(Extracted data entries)
● ● ● ● ● ● ●

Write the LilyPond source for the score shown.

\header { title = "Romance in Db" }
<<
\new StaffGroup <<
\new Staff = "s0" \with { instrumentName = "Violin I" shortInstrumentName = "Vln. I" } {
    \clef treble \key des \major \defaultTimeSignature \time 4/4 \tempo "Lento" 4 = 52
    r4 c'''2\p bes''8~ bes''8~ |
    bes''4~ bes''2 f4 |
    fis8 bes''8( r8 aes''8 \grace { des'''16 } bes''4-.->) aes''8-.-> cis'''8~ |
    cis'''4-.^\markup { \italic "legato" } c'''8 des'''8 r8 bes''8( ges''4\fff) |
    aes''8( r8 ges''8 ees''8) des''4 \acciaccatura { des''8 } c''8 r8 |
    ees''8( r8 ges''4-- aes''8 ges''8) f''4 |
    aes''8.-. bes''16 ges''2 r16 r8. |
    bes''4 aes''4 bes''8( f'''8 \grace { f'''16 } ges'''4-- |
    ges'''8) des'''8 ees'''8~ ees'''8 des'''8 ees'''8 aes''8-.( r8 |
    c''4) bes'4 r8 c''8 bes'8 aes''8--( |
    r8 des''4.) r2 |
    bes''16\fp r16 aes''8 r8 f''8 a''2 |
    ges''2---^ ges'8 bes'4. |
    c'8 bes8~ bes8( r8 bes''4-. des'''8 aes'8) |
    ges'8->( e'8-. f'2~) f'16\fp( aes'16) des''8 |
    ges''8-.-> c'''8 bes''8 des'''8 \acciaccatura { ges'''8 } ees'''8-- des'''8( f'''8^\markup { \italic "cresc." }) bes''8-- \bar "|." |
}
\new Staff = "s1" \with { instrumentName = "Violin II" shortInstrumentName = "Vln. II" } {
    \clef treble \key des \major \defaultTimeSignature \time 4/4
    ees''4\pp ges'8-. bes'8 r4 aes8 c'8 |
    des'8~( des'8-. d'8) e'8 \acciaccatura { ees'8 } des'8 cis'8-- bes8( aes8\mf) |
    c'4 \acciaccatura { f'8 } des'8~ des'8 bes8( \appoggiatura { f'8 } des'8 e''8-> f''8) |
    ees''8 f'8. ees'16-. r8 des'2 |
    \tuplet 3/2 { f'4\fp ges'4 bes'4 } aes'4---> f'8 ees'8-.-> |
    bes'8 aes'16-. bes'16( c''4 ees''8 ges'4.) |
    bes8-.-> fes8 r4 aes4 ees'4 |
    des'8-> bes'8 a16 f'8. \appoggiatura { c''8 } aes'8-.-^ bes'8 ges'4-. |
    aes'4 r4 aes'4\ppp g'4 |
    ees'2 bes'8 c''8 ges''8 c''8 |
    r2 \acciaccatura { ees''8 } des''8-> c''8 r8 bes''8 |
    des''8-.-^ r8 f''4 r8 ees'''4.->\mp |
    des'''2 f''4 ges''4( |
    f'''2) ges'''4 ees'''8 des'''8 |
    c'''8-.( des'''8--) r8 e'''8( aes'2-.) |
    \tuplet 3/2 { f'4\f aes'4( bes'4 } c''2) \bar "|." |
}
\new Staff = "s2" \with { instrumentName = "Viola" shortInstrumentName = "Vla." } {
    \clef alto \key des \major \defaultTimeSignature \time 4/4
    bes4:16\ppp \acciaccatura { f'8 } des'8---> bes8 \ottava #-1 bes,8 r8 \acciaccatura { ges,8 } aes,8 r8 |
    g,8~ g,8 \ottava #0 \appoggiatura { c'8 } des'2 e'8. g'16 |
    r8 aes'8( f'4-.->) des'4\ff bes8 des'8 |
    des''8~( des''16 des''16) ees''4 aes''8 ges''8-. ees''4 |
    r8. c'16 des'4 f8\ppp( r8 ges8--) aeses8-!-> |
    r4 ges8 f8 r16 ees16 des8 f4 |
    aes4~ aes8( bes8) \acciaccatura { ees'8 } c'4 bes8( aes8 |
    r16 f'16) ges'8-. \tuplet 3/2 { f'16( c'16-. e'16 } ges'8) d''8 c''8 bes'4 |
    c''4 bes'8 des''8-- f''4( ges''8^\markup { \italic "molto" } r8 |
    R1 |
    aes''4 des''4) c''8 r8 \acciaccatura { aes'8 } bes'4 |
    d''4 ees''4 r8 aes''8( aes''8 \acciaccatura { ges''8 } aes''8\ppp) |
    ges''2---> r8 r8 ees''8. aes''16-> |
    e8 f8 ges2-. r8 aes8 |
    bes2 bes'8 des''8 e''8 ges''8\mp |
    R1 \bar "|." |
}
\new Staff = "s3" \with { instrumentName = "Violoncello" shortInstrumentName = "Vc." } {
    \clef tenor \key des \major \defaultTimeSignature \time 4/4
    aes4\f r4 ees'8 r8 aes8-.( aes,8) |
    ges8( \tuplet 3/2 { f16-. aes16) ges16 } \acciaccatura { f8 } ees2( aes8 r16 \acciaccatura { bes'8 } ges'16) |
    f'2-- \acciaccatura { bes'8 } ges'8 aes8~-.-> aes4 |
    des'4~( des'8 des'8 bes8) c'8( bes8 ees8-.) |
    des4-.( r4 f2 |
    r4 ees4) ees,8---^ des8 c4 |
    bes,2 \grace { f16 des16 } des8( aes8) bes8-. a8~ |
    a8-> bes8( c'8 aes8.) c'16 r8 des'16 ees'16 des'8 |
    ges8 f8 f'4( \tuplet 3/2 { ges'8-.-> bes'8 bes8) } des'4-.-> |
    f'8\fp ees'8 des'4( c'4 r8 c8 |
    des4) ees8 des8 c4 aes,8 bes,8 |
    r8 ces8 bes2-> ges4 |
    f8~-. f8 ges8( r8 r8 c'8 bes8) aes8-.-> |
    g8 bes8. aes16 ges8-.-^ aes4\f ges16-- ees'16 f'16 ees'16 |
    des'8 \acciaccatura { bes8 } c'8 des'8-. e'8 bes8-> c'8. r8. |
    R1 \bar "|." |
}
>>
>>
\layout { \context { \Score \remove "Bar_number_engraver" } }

● ● ● ● ● ● ●

__Short task__. How many lines of the records above contain the string "markup", matching case exactly? Reply with only the number.

__Answer to the task__. 3